Task goal ▸ Set down exactly the lines in the records below that run from the line with "Script: [284,585,315,616] ->" to the line with "Clock: [402,292,584,407] ->", inclusive, and nothing more.

─── Stored data

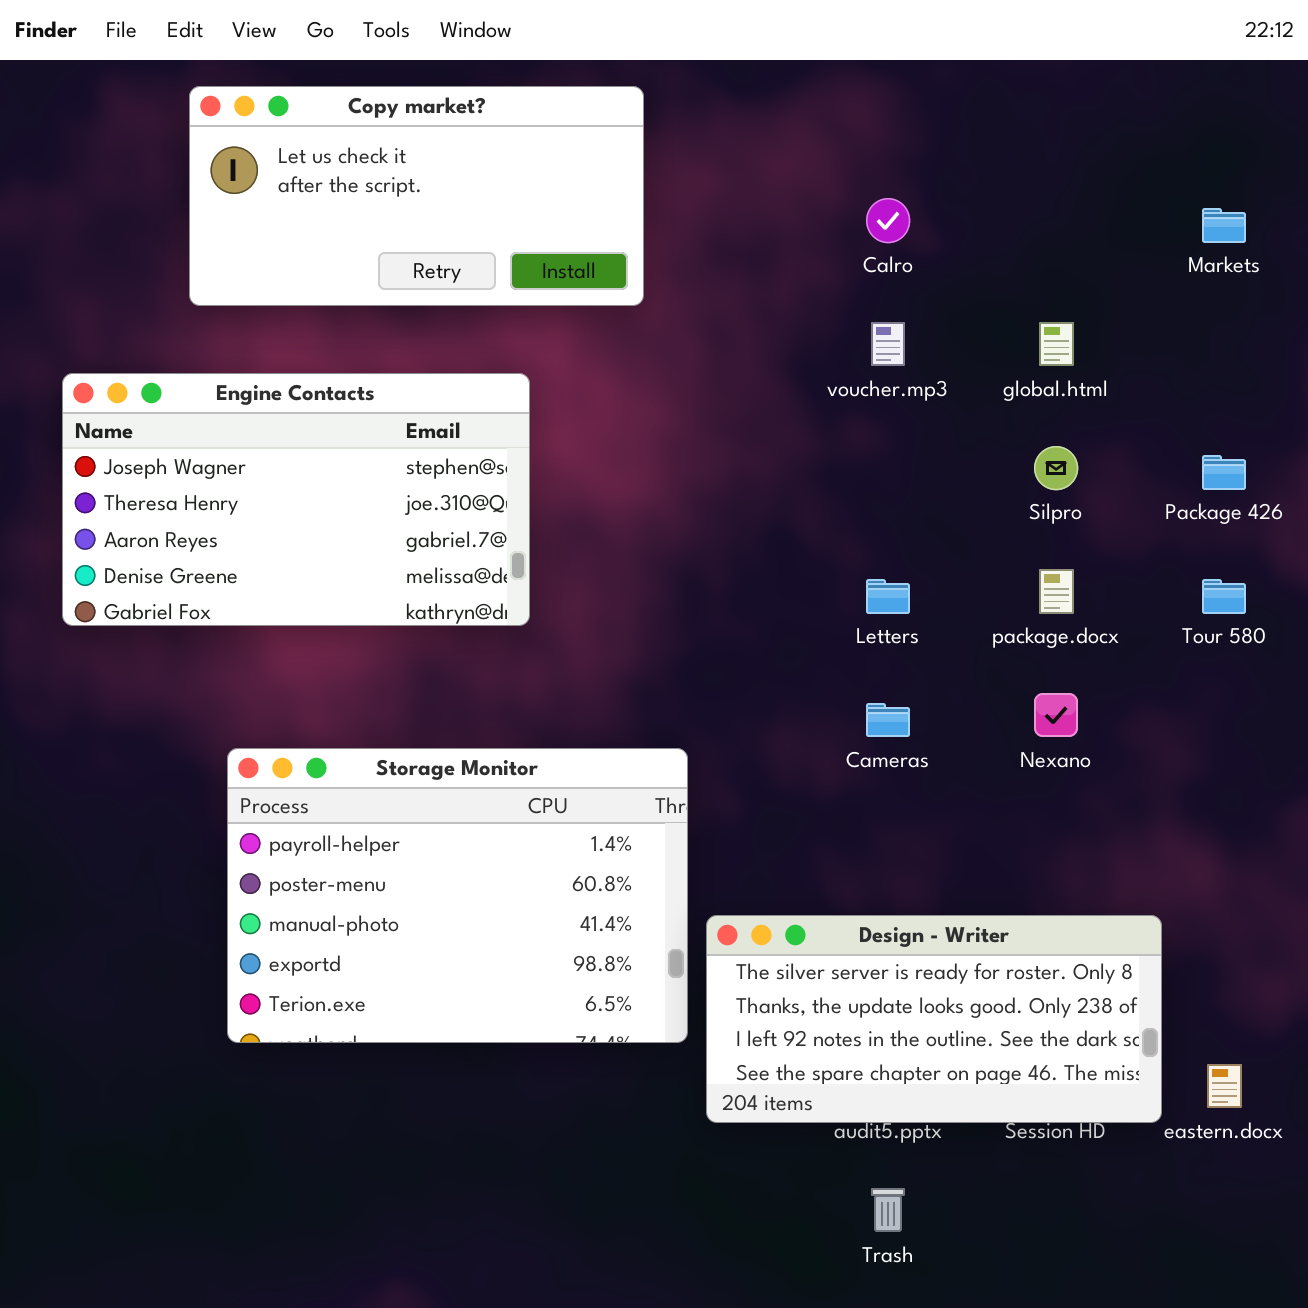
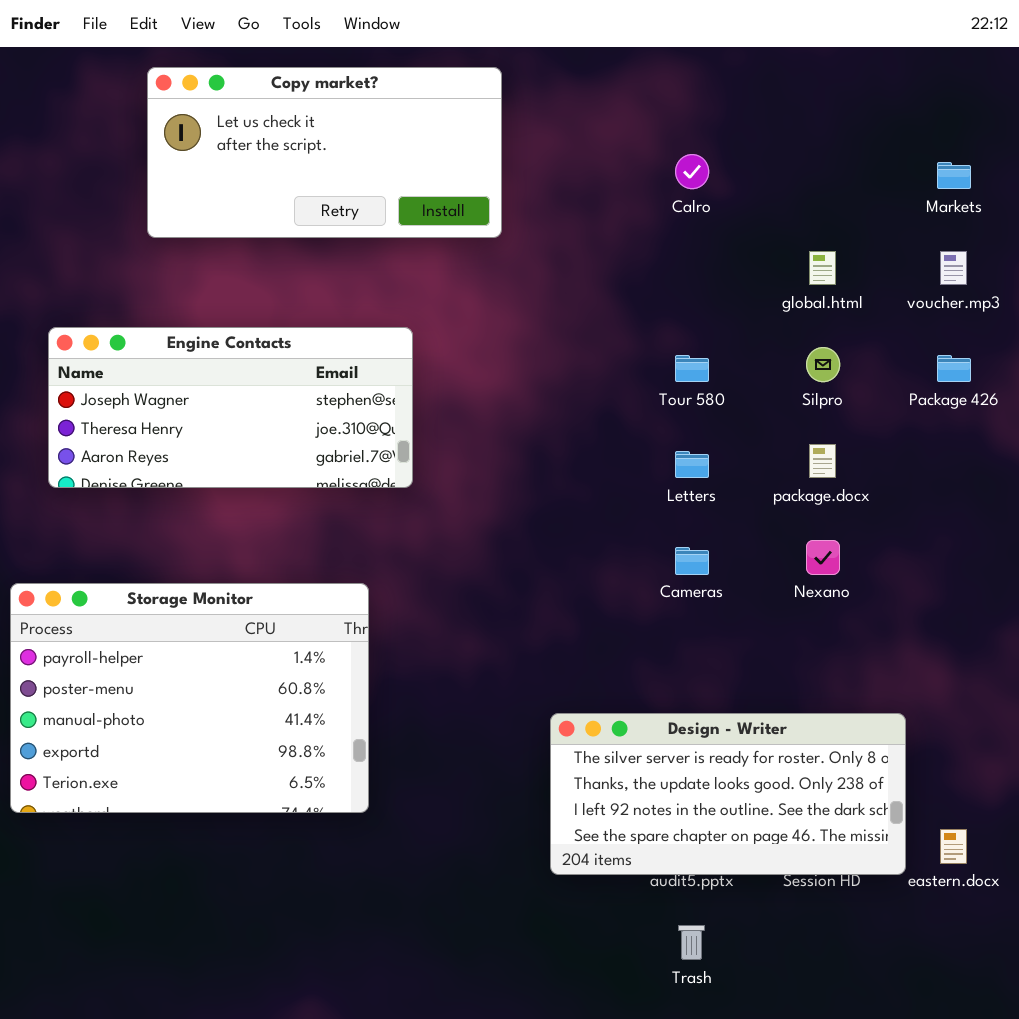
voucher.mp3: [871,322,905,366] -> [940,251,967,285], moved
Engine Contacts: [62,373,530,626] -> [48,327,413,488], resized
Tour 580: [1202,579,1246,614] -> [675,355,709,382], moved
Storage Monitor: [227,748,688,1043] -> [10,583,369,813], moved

──────
─── Stored data

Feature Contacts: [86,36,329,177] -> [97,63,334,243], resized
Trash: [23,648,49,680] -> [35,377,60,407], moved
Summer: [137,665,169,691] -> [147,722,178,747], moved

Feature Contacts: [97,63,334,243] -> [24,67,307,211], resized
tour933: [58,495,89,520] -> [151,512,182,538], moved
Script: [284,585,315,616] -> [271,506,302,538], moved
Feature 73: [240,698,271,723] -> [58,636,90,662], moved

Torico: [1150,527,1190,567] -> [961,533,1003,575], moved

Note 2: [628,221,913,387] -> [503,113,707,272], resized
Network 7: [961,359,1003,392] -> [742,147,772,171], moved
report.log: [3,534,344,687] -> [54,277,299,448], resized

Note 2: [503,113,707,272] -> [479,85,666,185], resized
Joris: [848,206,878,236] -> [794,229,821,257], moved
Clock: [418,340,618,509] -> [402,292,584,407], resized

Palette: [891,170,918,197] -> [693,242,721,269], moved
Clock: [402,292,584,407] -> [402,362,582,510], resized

──────
─── Stored data

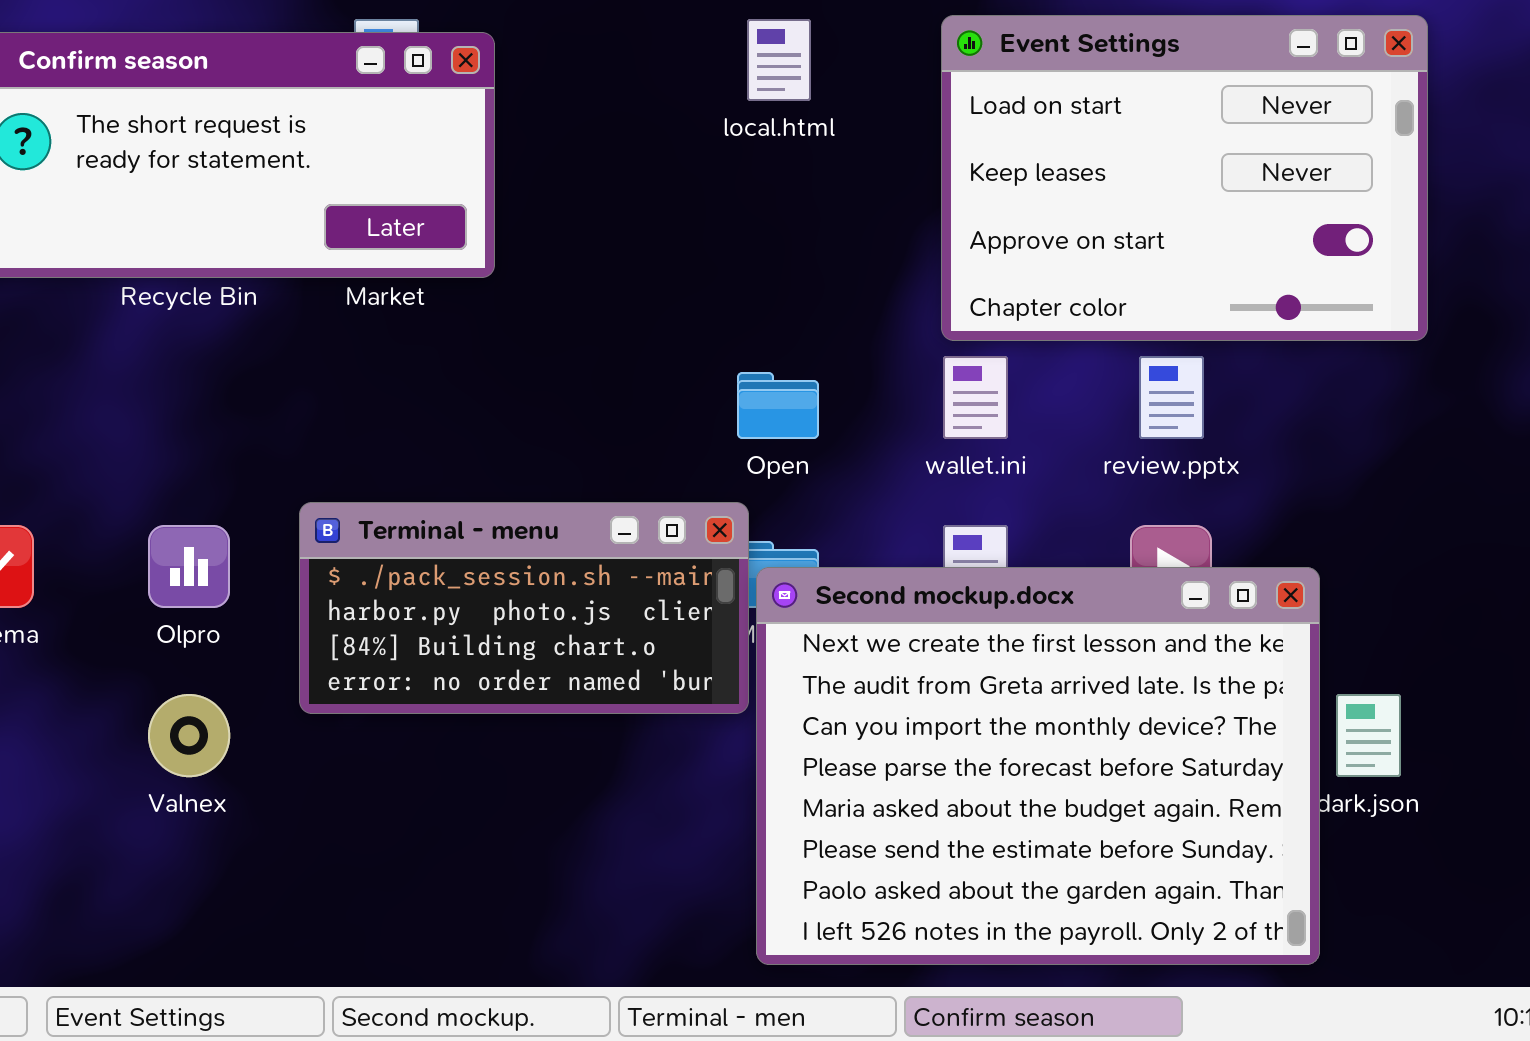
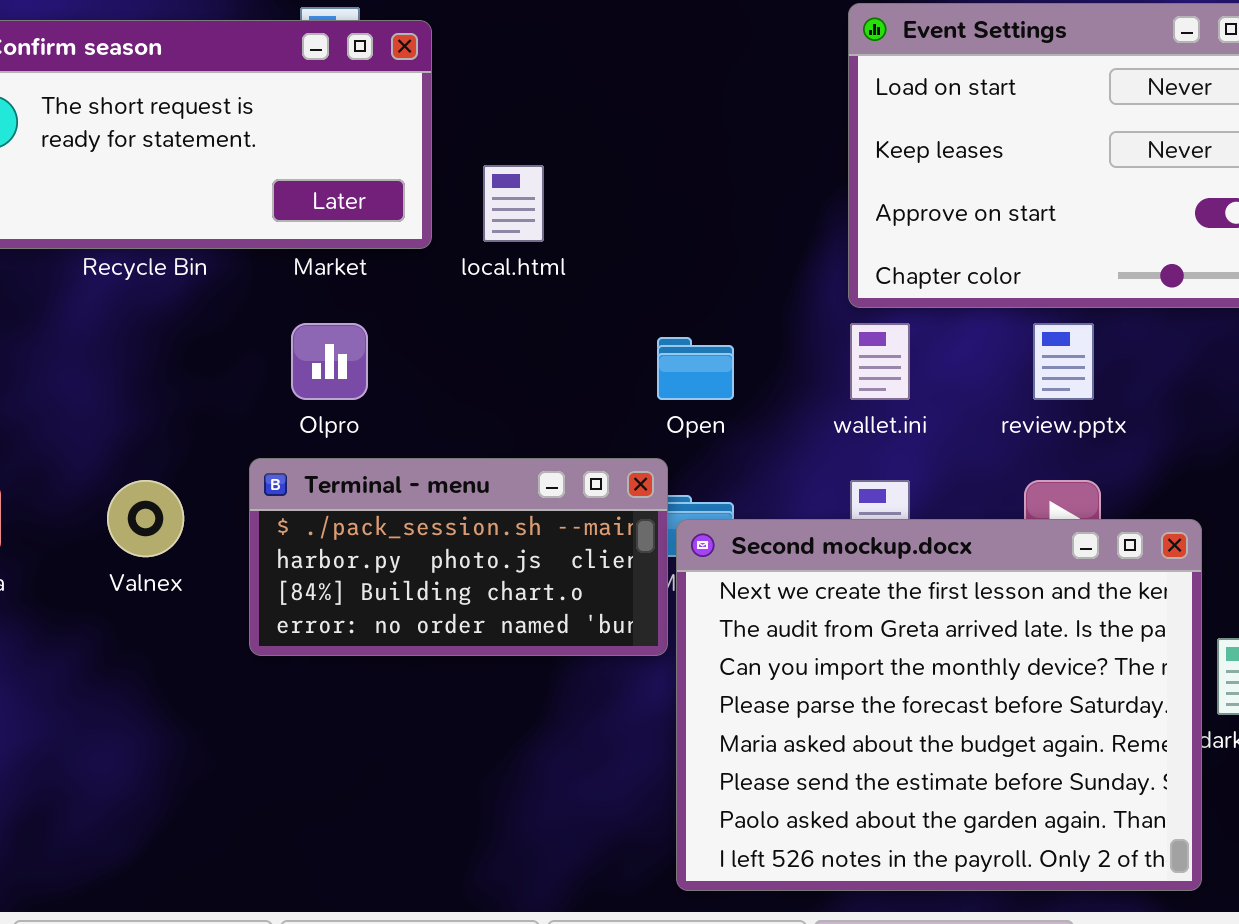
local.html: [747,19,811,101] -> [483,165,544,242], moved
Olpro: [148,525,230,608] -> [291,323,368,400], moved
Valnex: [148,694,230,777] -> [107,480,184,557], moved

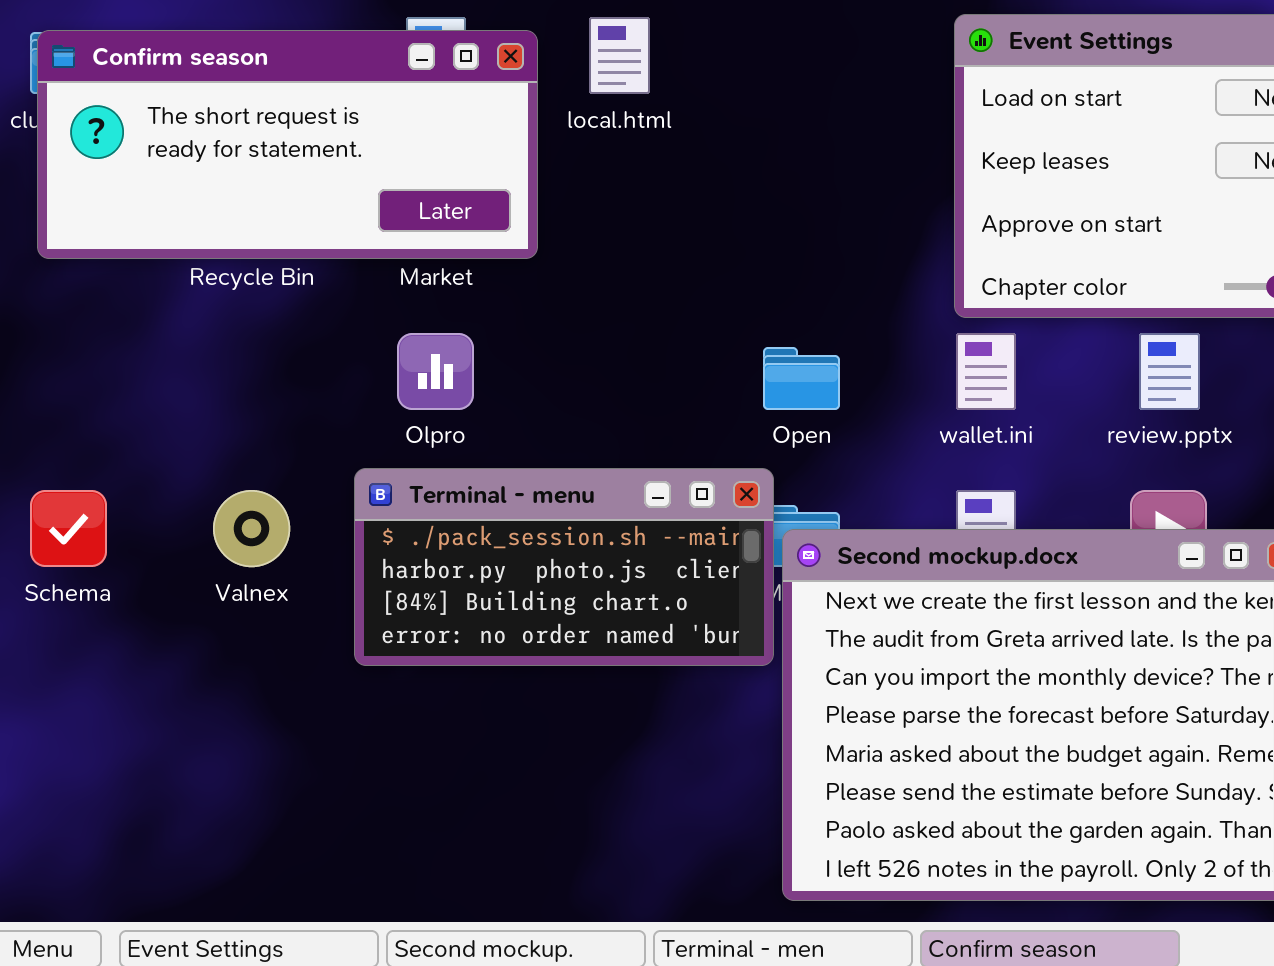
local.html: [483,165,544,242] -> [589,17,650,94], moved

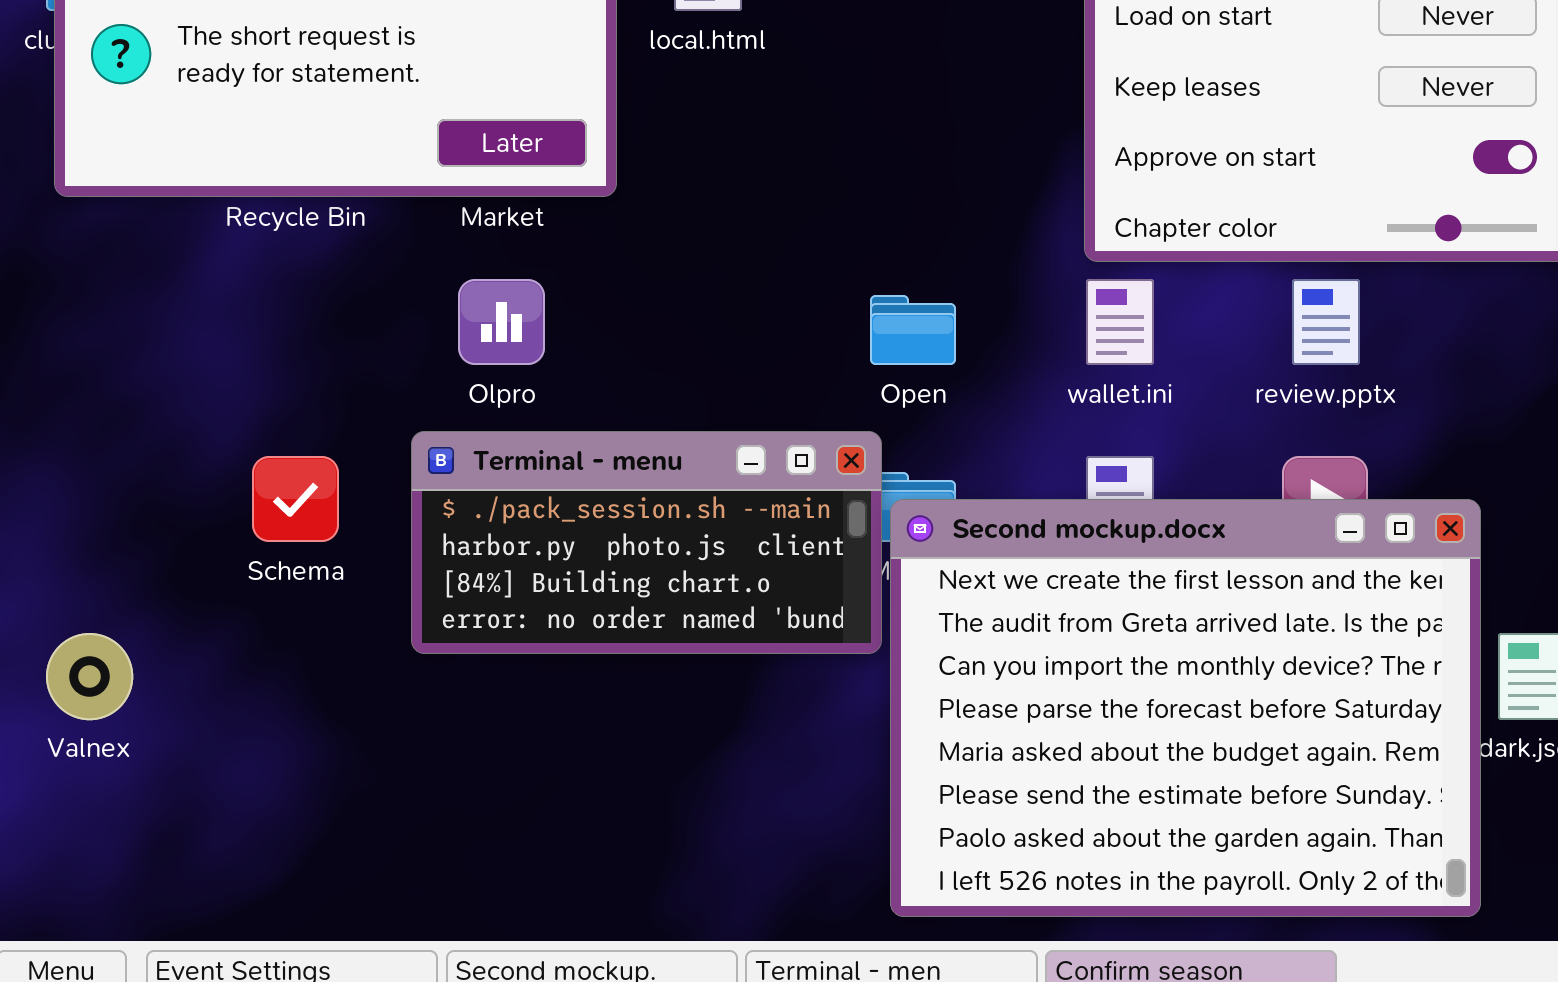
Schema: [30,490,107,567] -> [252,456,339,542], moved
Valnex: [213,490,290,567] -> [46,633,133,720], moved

──────

Exercise response ▸
Script: [284,585,315,616] -> [271,506,302,538], moved
Feature 73: [240,698,271,723] -> [58,636,90,662], moved

Torico: [1150,527,1190,567] -> [961,533,1003,575], moved

Note 2: [628,221,913,387] -> [503,113,707,272], resized
Network 7: [961,359,1003,392] -> [742,147,772,171], moved
report.log: [3,534,344,687] -> [54,277,299,448], resized

Note 2: [503,113,707,272] -> [479,85,666,185], resized
Joris: [848,206,878,236] -> [794,229,821,257], moved
Clock: [418,340,618,509] -> [402,292,584,407], resized

Palette: [891,170,918,197] -> [693,242,721,269], moved
Clock: [402,292,584,407] -> [402,362,582,510], resized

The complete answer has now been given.